Top of Material provided
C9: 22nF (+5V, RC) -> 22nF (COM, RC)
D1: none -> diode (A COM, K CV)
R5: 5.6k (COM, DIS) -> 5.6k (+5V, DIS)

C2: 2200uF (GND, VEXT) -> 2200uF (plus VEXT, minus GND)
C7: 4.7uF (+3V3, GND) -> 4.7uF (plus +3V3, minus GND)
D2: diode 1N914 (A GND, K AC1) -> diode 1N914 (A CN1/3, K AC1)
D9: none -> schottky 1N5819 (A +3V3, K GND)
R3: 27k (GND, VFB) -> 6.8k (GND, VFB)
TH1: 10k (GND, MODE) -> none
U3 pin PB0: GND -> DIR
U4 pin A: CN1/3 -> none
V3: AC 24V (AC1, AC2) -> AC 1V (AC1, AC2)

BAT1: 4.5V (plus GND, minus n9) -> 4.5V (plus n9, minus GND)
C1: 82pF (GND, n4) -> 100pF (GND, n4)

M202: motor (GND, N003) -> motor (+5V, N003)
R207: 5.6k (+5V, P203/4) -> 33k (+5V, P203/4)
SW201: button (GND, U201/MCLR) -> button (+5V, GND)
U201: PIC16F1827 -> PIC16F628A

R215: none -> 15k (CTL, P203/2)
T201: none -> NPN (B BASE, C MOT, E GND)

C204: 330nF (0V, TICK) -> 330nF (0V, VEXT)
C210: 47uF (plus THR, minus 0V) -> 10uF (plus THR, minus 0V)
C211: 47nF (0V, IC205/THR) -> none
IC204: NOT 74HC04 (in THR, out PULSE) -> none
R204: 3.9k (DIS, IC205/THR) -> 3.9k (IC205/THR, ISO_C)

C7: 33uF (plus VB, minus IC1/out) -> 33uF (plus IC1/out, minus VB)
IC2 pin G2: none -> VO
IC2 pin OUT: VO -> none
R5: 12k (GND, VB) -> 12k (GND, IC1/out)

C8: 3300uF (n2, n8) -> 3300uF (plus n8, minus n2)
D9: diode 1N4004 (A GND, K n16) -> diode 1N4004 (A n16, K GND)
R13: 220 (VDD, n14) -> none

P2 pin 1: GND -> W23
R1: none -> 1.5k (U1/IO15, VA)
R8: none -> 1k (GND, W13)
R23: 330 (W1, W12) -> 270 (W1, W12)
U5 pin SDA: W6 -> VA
Bottom of Material provided
About this task –
Tell how many lines in the data above hold "minus". Nothing but the number.

Task solution –
6